What needs to be done: When the line with "C6: 1uF (+5V, GND) -> none" appears below, start repeating lines exactly, and keep going through the line with "Q101: NMOS AO3400"; add nothing outside that span.
** Dataset extract follows **
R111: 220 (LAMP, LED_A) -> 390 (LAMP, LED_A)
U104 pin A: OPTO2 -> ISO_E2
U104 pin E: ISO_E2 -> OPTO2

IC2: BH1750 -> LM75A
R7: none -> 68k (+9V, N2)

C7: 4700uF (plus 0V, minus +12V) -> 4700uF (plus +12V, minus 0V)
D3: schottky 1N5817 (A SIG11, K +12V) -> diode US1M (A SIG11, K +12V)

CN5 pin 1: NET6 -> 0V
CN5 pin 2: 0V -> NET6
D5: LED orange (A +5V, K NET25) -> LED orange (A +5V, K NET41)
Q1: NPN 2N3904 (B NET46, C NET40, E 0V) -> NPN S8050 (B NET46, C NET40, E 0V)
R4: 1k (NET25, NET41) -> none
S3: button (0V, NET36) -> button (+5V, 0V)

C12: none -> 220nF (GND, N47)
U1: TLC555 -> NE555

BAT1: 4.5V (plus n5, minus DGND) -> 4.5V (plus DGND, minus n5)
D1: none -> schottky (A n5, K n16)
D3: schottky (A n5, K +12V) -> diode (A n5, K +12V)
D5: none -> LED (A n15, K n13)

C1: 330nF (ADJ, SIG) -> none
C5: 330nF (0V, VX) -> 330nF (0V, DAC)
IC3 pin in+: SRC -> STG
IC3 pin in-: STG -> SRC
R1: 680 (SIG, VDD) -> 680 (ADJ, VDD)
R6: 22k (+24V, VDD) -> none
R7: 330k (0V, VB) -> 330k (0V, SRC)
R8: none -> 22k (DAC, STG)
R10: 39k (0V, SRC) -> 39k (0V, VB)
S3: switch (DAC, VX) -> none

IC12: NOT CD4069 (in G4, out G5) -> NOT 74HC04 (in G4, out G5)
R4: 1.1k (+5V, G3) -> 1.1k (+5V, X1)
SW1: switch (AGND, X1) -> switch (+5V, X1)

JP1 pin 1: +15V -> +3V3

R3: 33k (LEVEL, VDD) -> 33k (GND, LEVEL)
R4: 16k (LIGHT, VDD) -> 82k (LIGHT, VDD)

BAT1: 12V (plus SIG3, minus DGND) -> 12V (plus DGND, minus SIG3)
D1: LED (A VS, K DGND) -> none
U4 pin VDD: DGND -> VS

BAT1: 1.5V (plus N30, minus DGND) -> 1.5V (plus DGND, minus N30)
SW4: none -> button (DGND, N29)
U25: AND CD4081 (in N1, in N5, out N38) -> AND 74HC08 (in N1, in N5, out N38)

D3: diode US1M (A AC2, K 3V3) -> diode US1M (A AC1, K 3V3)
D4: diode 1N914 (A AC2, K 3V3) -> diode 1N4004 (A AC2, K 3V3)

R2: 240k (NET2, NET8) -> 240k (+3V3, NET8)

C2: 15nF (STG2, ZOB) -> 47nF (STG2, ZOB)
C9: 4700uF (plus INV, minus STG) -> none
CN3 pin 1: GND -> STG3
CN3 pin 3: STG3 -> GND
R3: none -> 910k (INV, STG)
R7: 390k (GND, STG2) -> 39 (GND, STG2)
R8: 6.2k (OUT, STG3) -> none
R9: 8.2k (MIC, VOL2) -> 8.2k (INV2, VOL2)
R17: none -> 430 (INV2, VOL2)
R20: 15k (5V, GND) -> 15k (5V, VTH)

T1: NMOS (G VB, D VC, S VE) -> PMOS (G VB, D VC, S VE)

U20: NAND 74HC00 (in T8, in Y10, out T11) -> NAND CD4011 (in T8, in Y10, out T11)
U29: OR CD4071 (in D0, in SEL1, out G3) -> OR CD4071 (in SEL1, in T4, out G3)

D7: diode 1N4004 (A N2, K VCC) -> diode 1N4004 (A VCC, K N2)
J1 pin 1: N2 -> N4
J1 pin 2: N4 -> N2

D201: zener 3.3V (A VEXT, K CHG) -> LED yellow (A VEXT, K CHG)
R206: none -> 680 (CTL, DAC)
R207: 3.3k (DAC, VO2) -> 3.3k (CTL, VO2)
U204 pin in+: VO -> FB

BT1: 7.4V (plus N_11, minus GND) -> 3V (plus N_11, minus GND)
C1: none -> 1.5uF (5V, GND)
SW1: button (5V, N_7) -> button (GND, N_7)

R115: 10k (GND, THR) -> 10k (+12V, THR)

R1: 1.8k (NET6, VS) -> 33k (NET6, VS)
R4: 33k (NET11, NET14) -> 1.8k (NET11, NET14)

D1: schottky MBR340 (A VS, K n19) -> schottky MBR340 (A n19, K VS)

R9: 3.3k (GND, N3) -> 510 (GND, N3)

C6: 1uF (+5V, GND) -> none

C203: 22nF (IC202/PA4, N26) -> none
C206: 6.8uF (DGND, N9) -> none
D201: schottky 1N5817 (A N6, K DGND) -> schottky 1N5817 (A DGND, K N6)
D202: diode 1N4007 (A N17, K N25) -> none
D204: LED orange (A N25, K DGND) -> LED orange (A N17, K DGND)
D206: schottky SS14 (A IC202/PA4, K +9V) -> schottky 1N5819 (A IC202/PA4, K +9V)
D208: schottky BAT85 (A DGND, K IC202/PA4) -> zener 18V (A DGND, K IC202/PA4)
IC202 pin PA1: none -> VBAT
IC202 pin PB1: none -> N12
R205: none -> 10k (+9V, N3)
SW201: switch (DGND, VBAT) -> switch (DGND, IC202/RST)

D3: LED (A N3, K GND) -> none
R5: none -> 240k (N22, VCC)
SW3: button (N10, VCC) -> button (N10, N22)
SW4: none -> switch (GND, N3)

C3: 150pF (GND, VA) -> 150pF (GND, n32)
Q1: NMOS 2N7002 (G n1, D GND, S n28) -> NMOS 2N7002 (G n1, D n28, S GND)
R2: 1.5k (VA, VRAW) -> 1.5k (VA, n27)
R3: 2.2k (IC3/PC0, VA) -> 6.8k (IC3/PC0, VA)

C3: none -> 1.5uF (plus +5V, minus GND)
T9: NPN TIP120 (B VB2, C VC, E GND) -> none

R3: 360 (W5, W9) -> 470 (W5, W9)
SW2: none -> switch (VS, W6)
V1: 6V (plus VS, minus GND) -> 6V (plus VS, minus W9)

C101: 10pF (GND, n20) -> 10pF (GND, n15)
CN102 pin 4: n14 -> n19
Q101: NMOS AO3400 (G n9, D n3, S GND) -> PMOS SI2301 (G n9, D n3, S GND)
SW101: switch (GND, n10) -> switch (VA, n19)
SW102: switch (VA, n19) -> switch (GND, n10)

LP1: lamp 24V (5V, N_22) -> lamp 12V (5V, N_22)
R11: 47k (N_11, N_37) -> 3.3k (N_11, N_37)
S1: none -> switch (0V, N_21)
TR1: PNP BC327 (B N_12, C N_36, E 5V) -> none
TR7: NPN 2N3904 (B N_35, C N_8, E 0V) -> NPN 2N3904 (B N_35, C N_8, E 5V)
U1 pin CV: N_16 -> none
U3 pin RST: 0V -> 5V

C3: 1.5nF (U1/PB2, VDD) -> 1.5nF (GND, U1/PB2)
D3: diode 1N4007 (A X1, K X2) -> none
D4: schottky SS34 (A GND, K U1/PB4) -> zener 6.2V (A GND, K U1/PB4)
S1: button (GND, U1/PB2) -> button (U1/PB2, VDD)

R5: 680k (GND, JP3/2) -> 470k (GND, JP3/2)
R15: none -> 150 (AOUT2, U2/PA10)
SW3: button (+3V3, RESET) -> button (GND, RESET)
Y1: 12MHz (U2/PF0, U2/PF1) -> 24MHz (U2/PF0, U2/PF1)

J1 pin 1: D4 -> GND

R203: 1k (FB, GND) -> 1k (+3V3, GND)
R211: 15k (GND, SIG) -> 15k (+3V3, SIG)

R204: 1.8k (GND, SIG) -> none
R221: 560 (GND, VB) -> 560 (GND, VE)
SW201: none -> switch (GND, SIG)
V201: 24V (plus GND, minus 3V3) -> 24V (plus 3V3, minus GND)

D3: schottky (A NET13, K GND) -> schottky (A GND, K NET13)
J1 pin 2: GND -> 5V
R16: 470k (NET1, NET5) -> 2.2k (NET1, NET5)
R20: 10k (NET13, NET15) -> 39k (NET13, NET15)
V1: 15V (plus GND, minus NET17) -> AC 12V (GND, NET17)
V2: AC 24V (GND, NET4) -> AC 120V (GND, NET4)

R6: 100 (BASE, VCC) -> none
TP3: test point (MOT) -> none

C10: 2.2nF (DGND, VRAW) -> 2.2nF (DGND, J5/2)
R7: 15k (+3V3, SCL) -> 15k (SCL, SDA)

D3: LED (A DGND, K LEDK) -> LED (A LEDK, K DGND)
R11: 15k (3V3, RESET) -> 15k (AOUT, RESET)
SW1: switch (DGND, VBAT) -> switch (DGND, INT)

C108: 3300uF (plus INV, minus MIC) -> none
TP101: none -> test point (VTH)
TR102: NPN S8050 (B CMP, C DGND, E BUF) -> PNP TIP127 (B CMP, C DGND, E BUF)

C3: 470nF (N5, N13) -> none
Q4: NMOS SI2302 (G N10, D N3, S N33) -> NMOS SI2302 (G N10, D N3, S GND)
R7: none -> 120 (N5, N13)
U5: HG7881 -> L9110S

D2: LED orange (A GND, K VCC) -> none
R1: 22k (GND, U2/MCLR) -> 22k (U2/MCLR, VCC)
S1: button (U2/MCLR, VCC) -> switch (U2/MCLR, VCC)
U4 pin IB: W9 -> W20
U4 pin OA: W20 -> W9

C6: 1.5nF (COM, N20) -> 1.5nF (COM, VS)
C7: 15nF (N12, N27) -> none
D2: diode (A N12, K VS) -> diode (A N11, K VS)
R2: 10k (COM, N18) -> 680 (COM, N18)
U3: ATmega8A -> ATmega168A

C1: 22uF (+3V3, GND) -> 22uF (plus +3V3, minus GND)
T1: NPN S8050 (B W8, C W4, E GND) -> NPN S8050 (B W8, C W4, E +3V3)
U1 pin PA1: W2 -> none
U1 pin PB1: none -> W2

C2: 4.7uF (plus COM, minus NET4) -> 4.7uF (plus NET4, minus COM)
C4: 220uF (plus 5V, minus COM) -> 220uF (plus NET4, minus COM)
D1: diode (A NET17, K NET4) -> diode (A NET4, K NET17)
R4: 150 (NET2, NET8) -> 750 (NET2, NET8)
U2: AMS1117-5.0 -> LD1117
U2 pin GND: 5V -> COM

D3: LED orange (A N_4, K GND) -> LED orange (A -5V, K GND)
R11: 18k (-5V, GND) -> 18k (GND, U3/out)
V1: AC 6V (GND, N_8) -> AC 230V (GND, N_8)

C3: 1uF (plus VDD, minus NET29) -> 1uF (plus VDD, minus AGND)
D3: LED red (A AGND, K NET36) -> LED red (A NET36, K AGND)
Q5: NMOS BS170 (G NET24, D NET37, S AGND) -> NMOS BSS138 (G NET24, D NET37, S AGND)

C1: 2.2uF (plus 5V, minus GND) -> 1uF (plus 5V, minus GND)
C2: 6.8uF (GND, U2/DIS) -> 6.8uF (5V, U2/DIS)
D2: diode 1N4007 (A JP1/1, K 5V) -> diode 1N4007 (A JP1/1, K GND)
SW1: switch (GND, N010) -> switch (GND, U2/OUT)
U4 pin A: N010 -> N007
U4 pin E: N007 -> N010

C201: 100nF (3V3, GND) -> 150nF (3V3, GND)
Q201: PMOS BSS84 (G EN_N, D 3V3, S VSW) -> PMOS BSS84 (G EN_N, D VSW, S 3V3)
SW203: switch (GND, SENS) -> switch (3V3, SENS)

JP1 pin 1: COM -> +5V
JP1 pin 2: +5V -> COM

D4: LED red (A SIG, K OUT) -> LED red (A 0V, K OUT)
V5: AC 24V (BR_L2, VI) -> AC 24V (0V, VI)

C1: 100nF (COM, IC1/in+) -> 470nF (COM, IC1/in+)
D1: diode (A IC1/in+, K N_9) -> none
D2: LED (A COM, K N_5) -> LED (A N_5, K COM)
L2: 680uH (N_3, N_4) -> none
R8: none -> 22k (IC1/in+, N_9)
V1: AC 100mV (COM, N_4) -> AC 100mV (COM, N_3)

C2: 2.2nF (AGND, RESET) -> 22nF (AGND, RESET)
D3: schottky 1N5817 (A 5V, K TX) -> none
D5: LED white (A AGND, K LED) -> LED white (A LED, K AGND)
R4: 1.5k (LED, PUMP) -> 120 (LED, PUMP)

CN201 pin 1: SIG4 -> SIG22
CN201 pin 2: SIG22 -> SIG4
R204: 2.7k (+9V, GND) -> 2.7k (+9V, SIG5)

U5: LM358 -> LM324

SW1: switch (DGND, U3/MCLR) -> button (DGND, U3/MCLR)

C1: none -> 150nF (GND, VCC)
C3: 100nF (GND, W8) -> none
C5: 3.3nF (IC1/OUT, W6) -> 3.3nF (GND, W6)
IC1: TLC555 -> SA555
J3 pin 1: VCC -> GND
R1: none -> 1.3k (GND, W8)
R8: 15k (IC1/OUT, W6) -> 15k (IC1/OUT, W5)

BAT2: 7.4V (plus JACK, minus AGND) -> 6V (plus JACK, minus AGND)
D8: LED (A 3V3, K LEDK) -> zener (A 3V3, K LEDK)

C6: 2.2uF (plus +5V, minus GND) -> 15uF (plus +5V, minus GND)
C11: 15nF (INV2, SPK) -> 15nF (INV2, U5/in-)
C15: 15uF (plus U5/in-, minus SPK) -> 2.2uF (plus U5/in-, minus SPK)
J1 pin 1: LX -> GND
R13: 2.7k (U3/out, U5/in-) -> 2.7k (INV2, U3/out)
** End of Dataset extract **
Solution below:
C6: 1uF (+5V, GND) -> none

C203: 22nF (IC202/PA4, N26) -> none
C206: 6.8uF (DGND, N9) -> none
D201: schottky 1N5817 (A N6, K DGND) -> schottky 1N5817 (A DGND, K N6)
D202: diode 1N4007 (A N17, K N25) -> none
D204: LED orange (A N25, K DGND) -> LED orange (A N17, K DGND)
D206: schottky SS14 (A IC202/PA4, K +9V) -> schottky 1N5819 (A IC202/PA4, K +9V)
D208: schottky BAT85 (A DGND, K IC202/PA4) -> zener 18V (A DGND, K IC202/PA4)
IC202 pin PA1: none -> VBAT
IC202 pin PB1: none -> N12
R205: none -> 10k (+9V, N3)
SW201: switch (DGND, VBAT) -> switch (DGND, IC202/RST)

D3: LED (A N3, K GND) -> none
R5: none -> 240k (N22, VCC)
SW3: button (N10, VCC) -> button (N10, N22)
SW4: none -> switch (GND, N3)

C3: 150pF (GND, VA) -> 150pF (GND, n32)
Q1: NMOS 2N7002 (G n1, D GND, S n28) -> NMOS 2N7002 (G n1, D n28, S GND)
R2: 1.5k (VA, VRAW) -> 1.5k (VA, n27)
R3: 2.2k (IC3/PC0, VA) -> 6.8k (IC3/PC0, VA)

C3: none -> 1.5uF (plus +5V, minus GND)
T9: NPN TIP120 (B VB2, C VC, E GND) -> none

R3: 360 (W5, W9) -> 470 (W5, W9)
SW2: none -> switch (VS, W6)
V1: 6V (plus VS, minus GND) -> 6V (plus VS, minus W9)

C101: 10pF (GND, n20) -> 10pF (GND, n15)
CN102 pin 4: n14 -> n19
Q101: NMOS AO3400 (G n9, D n3, S GND) -> PMOS SI2301 (G n9, D n3, S GND)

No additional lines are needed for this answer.